• _Task input_
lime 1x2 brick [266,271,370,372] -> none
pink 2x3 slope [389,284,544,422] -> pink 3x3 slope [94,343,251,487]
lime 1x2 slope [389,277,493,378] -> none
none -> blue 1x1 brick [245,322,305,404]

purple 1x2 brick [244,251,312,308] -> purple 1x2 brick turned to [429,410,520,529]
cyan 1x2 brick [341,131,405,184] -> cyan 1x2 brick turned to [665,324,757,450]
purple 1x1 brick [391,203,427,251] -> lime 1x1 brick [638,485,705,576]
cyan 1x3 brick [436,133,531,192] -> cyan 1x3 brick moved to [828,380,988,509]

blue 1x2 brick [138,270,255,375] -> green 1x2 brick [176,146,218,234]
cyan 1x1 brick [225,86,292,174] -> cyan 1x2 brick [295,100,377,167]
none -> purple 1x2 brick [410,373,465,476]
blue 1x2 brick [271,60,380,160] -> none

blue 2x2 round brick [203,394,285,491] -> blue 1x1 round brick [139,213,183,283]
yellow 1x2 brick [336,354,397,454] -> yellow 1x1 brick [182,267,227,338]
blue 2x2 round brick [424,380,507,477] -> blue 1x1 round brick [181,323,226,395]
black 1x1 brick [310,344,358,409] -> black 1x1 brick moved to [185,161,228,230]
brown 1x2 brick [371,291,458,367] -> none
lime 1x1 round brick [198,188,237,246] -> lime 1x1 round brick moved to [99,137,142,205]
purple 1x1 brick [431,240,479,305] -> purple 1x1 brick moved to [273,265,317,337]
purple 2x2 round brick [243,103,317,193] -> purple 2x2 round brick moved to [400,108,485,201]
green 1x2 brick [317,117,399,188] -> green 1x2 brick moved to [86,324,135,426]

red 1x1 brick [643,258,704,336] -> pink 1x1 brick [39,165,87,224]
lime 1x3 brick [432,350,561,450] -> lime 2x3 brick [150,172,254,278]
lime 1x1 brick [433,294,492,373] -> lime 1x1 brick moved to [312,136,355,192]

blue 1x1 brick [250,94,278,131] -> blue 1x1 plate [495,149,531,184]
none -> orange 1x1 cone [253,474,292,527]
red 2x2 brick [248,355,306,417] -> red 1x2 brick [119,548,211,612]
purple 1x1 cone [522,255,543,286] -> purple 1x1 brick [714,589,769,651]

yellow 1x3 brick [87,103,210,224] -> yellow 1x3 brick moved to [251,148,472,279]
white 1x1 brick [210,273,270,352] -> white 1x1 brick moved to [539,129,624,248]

• _What to do_
Work out how many lines in the data include "yellow". Answer with the number only.

• _Task result_
2